Records from a data source:
————

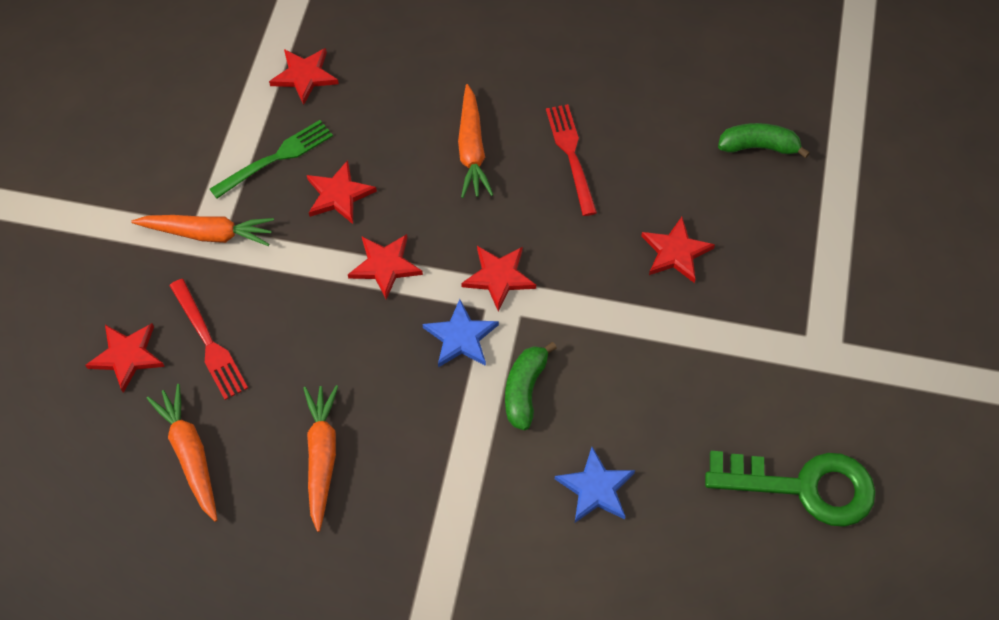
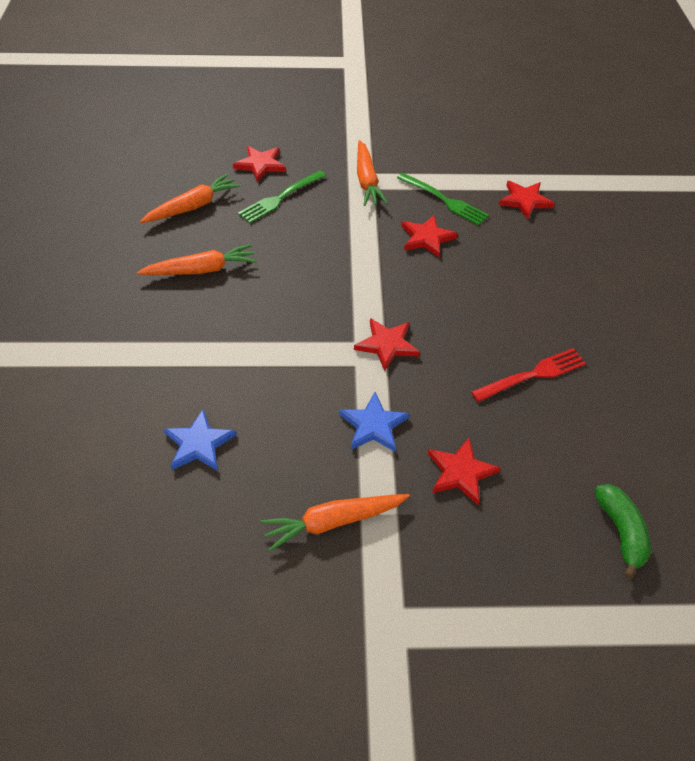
camera: 75 degrees right, 10 degrees down
(208, 342) = (280, 198): red fork -> green fork
(385, 266) = (373, 274): red star -> none
(461, 337) = (322, 330): blue star -> blue star (373, 425)
(472, 149) = (505, 307): orange carrot -> orange carrot (333, 522)
(525, 390) = (283, 379): green banana -> none
(804, 487) = (225, 625): green key -> none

————

▶ The problem: For the records above, output each one exactly and skip any image.

▶ Result for this task:
camera: 75 degrees right, 10 degrees down
(208, 342) = (280, 198): red fork -> green fork
(385, 266) = (373, 274): red star -> none
(461, 337) = (322, 330): blue star -> blue star (373, 425)
(472, 149) = (505, 307): orange carrot -> orange carrot (333, 522)
(525, 390) = (283, 379): green banana -> none
(804, 487) = (225, 625): green key -> none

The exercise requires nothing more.